> _Problem description_
In the data below, set down exactly the lines from the one containing "green eraser: 1 -> 3" up to and including the one containing "yellow gift: 7 -> 11". Leave the pictures out.

> _Exercise data_

+-------+

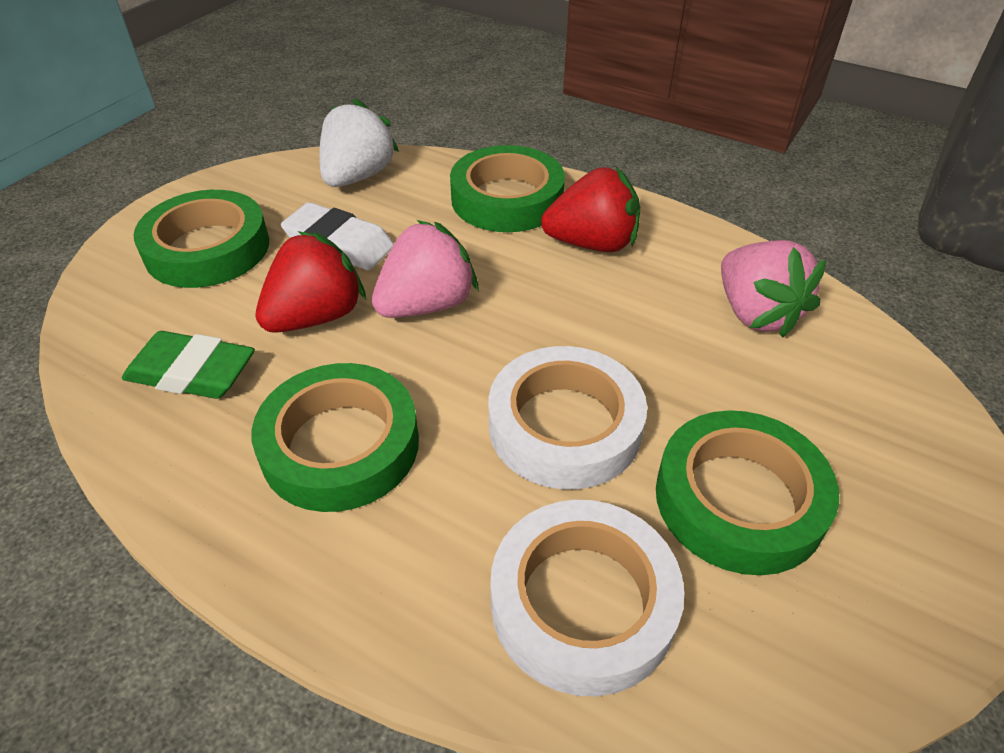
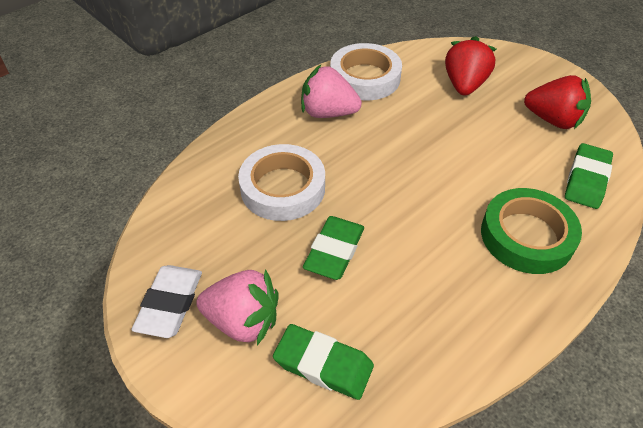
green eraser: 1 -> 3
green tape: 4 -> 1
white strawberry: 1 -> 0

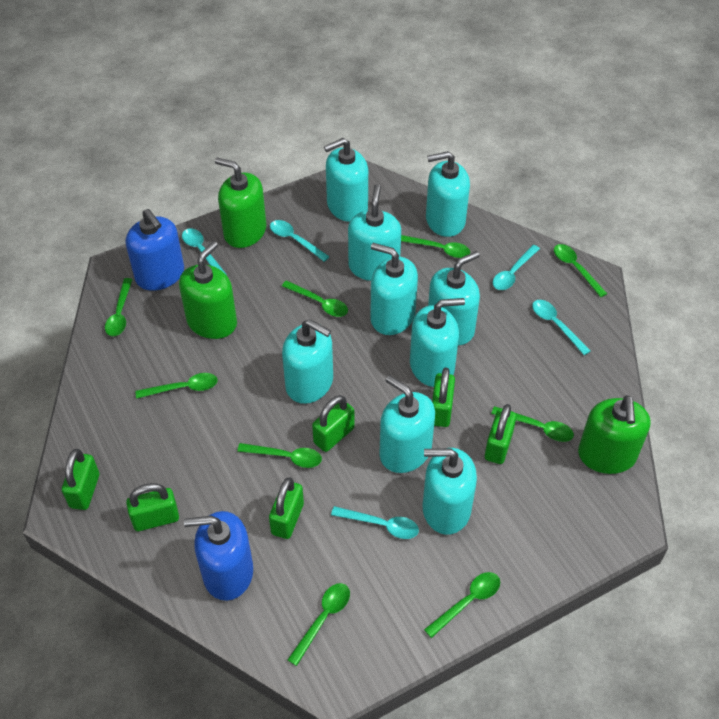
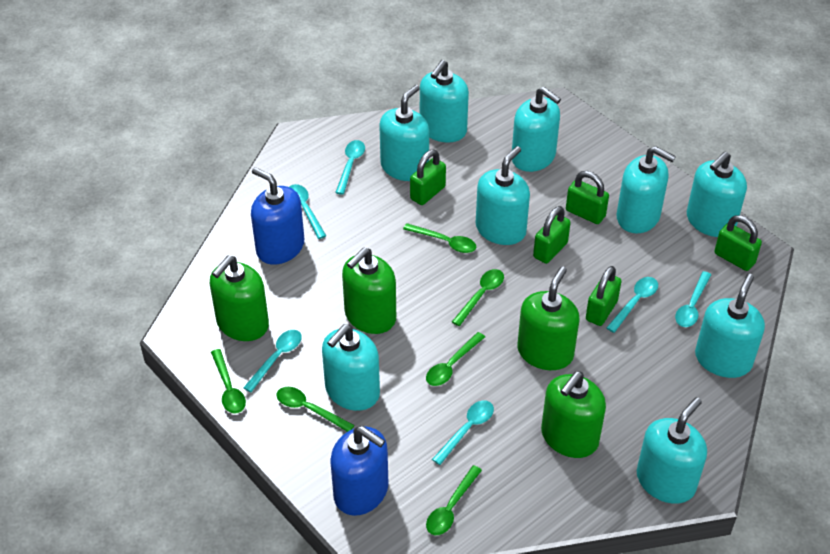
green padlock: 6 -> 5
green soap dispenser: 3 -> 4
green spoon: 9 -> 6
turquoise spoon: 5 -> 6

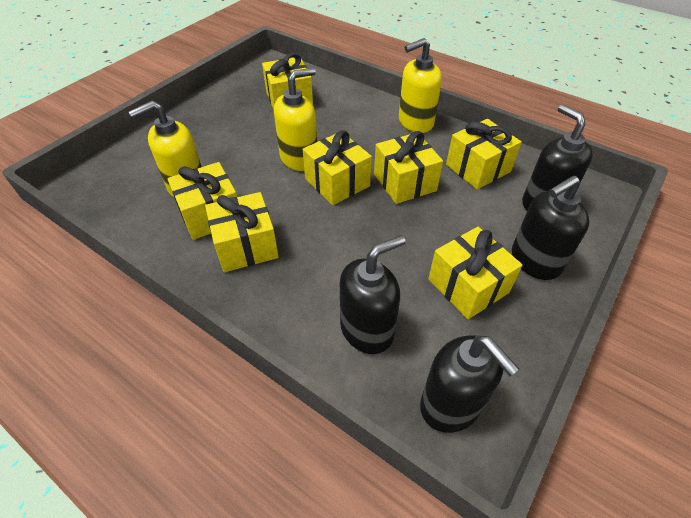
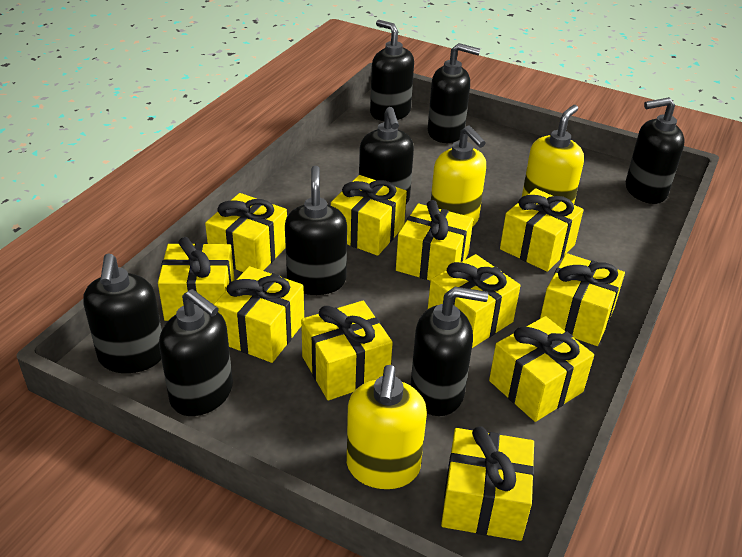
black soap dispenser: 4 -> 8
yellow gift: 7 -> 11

+-------+

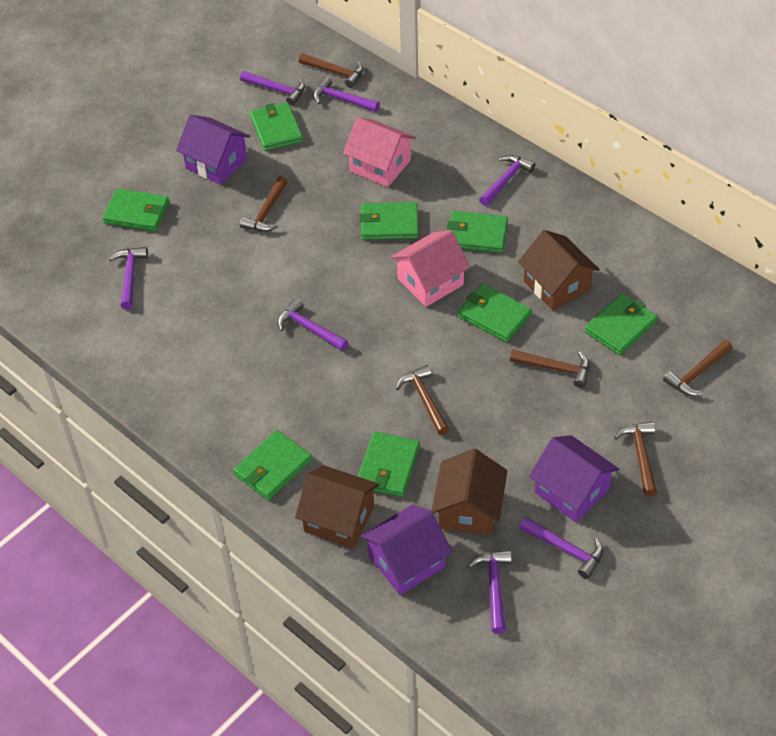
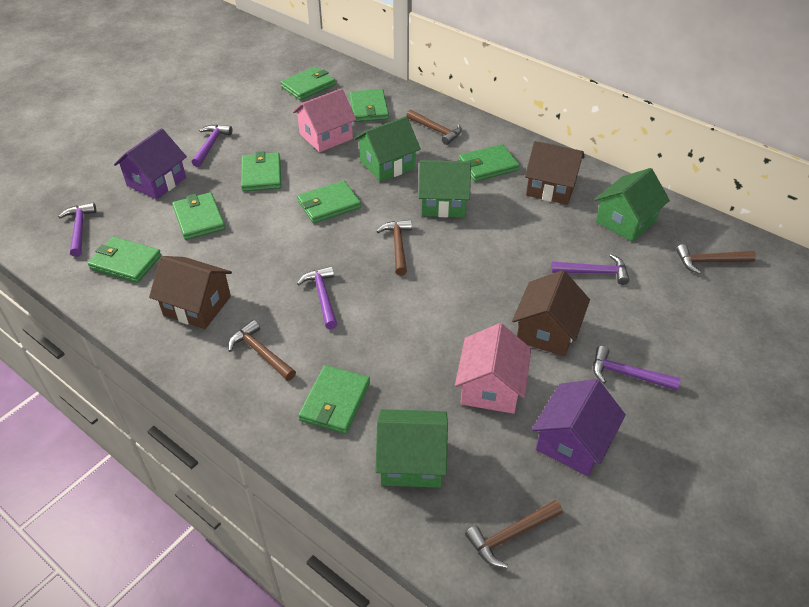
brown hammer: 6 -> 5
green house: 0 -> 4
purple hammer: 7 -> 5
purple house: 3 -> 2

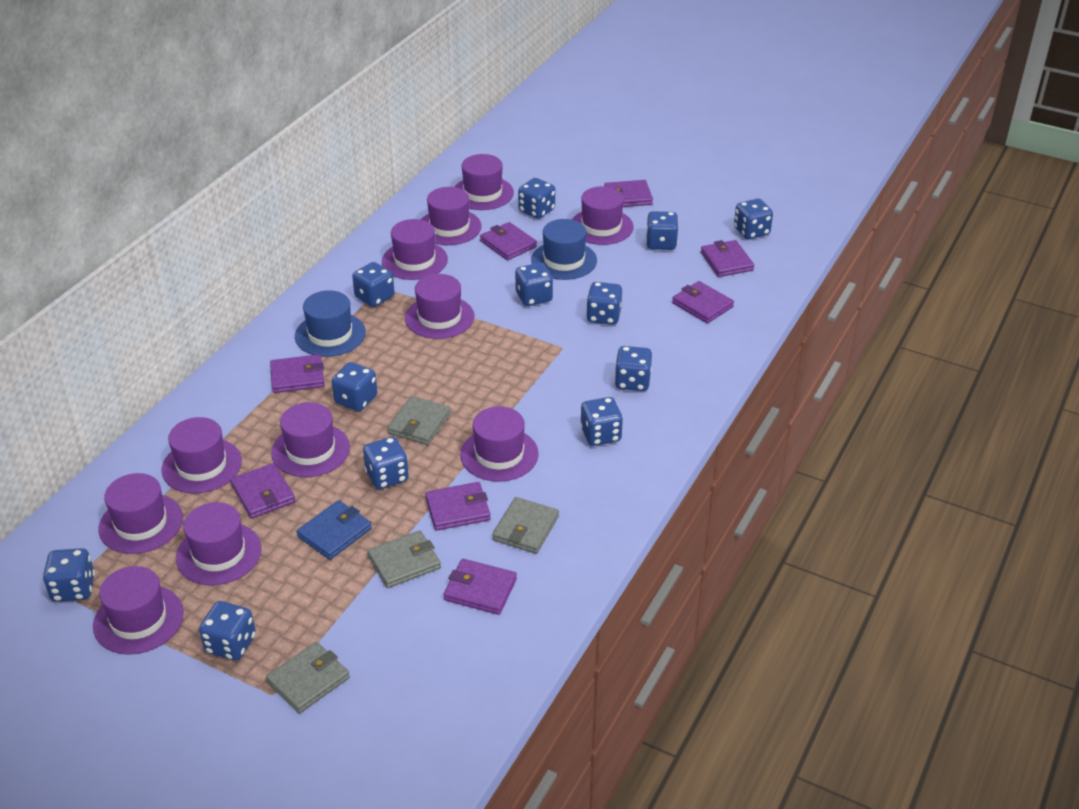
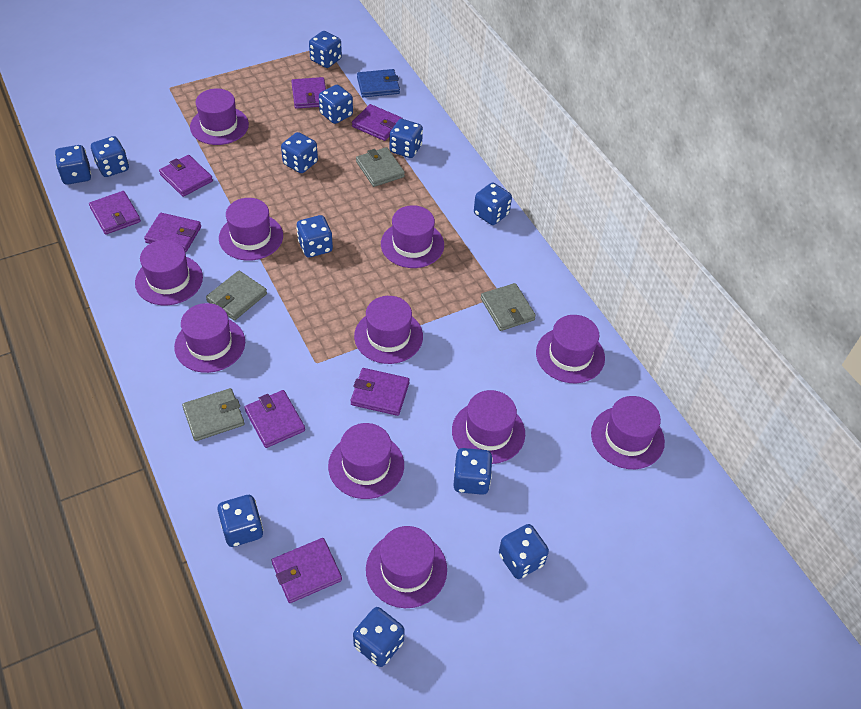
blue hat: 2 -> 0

+-------+

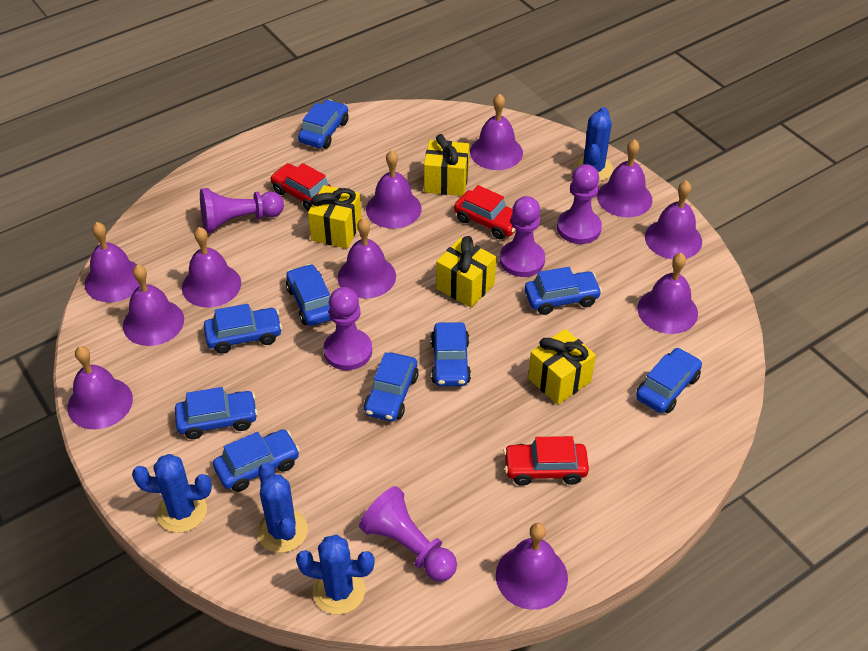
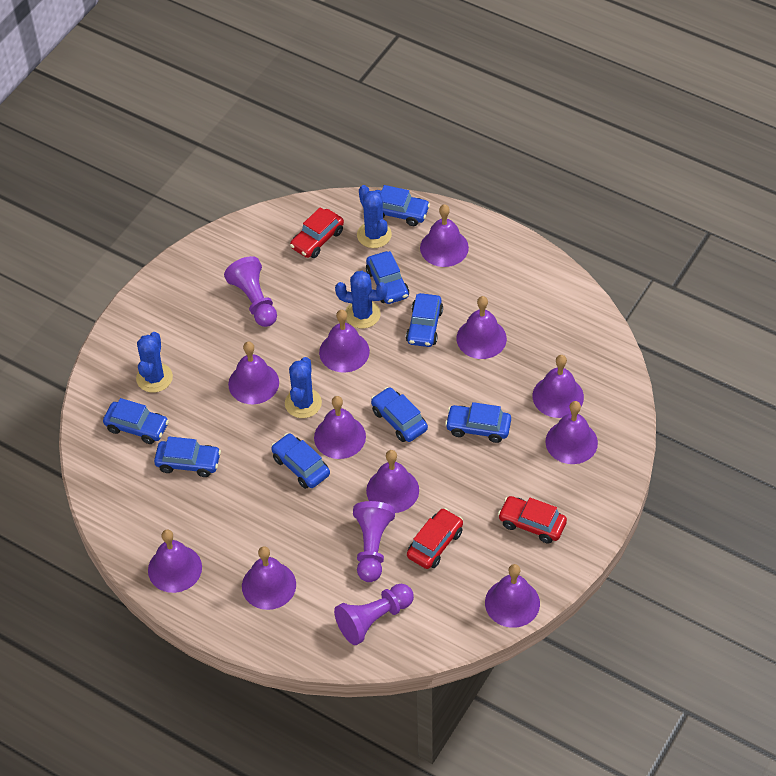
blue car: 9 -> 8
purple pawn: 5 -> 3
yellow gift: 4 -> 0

+-------+

> _Answer to this exercise_
green eraser: 1 -> 3
green tape: 4 -> 1
white strawberry: 1 -> 0

green padlock: 6 -> 5
green soap dispenser: 3 -> 4
green spoon: 9 -> 6
turquoise spoon: 5 -> 6

black soap dispenser: 4 -> 8
yellow gift: 7 -> 11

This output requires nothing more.